▶ _Provided material_
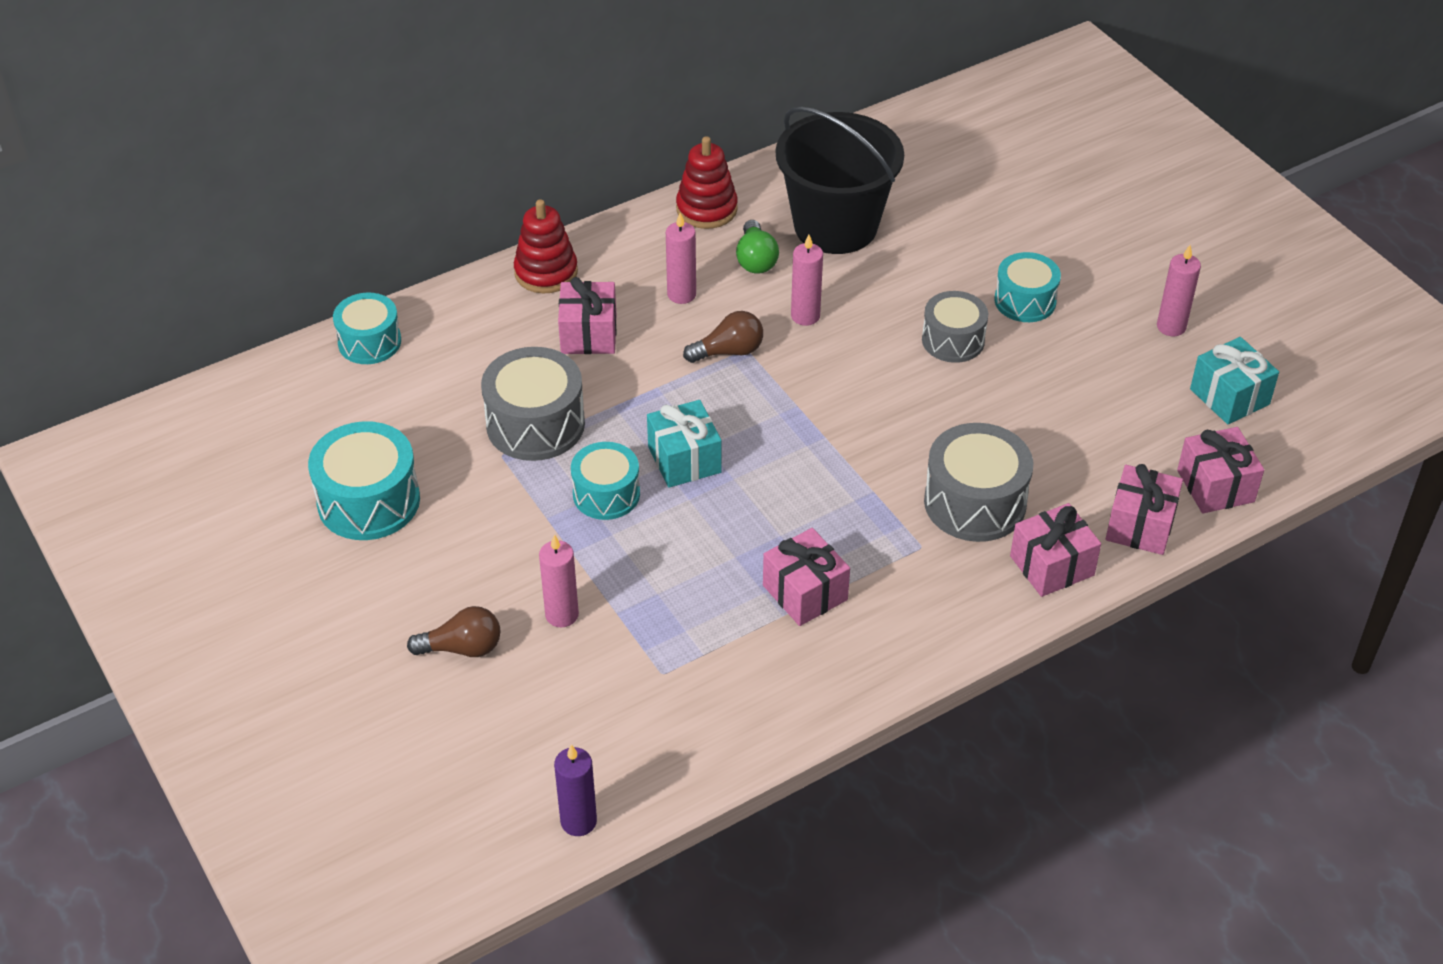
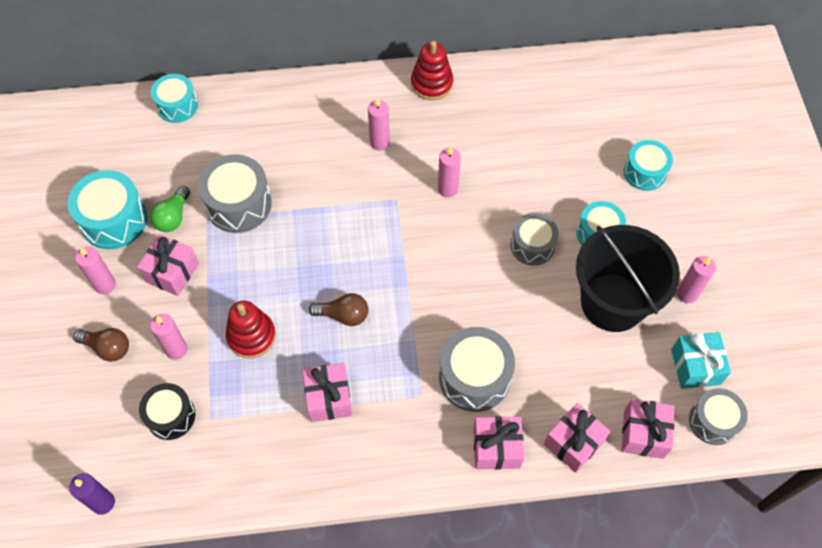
camera: 25 degrees right, 15 degrees up
(408, 579) = (105, 285): none -> pink candle
(546, 272) = (307, 94): red stacking toy -> red stacking toy (251, 336)
(588, 334) = (307, 150): pink gift -> pink gift (172, 272)
(606, 494) = (251, 273): turquoise drum -> turquoise drum (644, 172)
(606, 690) = (171, 416): none -> black drum
(684, 459) = (312, 267): turquoise gift -> none
(729, 351) = (384, 197): brown light bulb -> brown light bulb (343, 315)
(756, 260) = (441, 134): green light bulb -> green light bulb (173, 217)
(835, 226) = (506, 127): black bucket -> black bucket (612, 302)
(1286, 444) = (713, 421): none -> grey drum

▶ _What is being asked_
Say how many lines in the data hold the string "pink", and say nothing else.

▶ _Task output_
2